━━ Stored data ━━

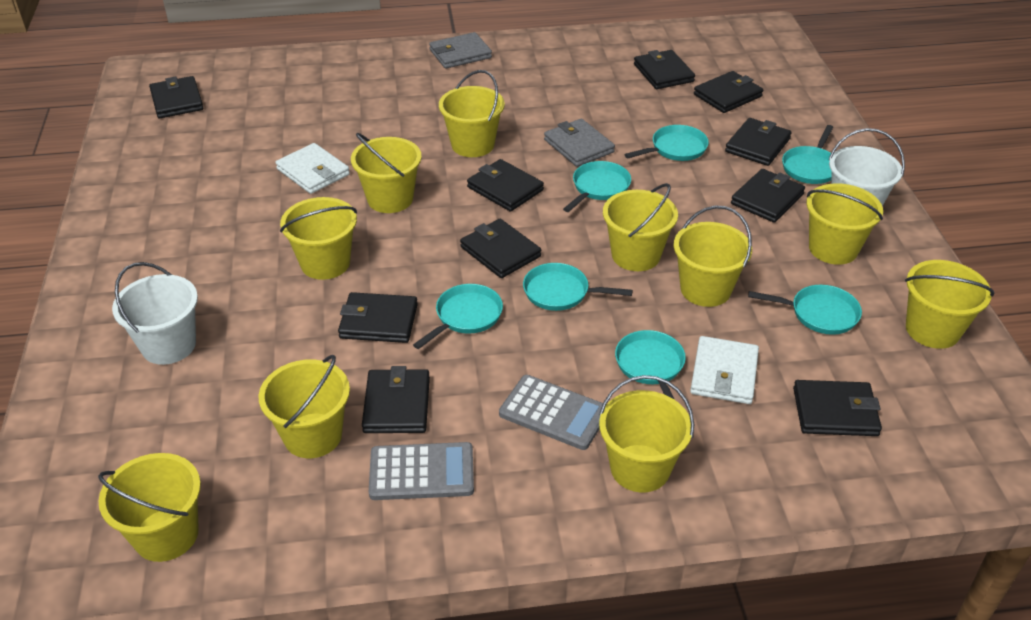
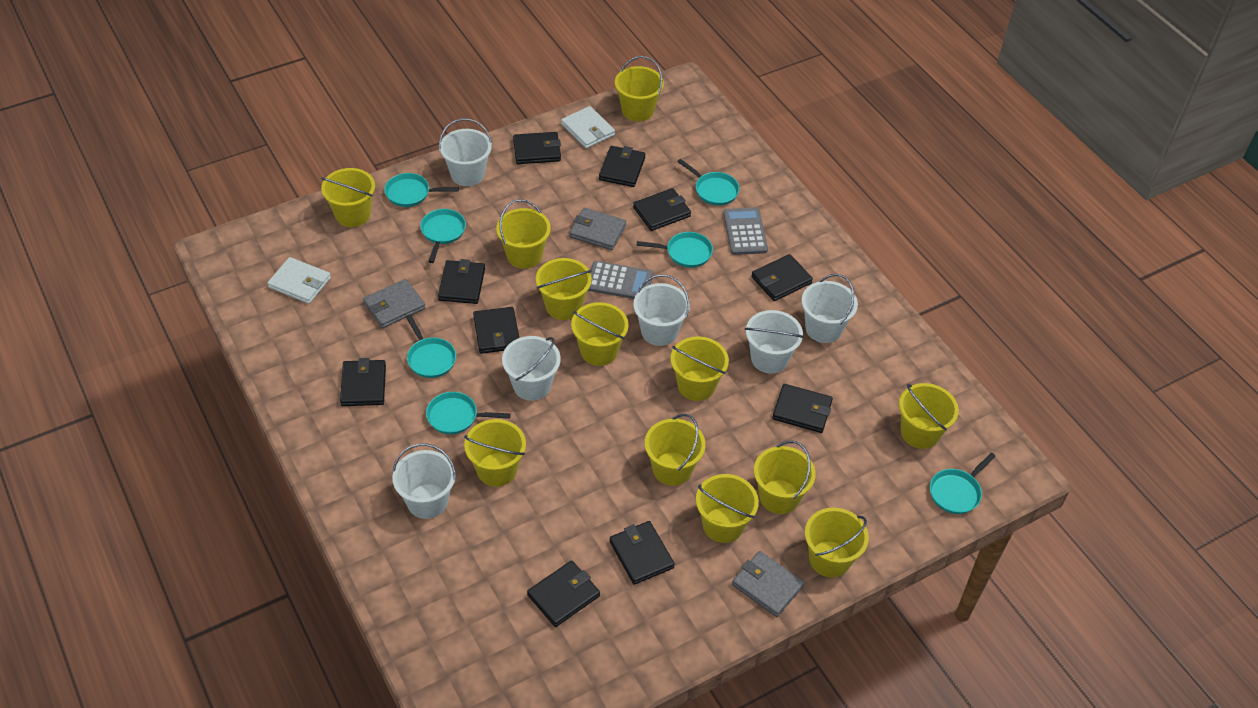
grey wallet: 2 -> 3
white bucket: 2 -> 6
yellow bucket: 10 -> 12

━━━

Exercise goal> Give the data above again in full and unchanged, skipping the pictures.

Result of the task>
grey wallet: 2 -> 3
white bucket: 2 -> 6
yellow bucket: 10 -> 12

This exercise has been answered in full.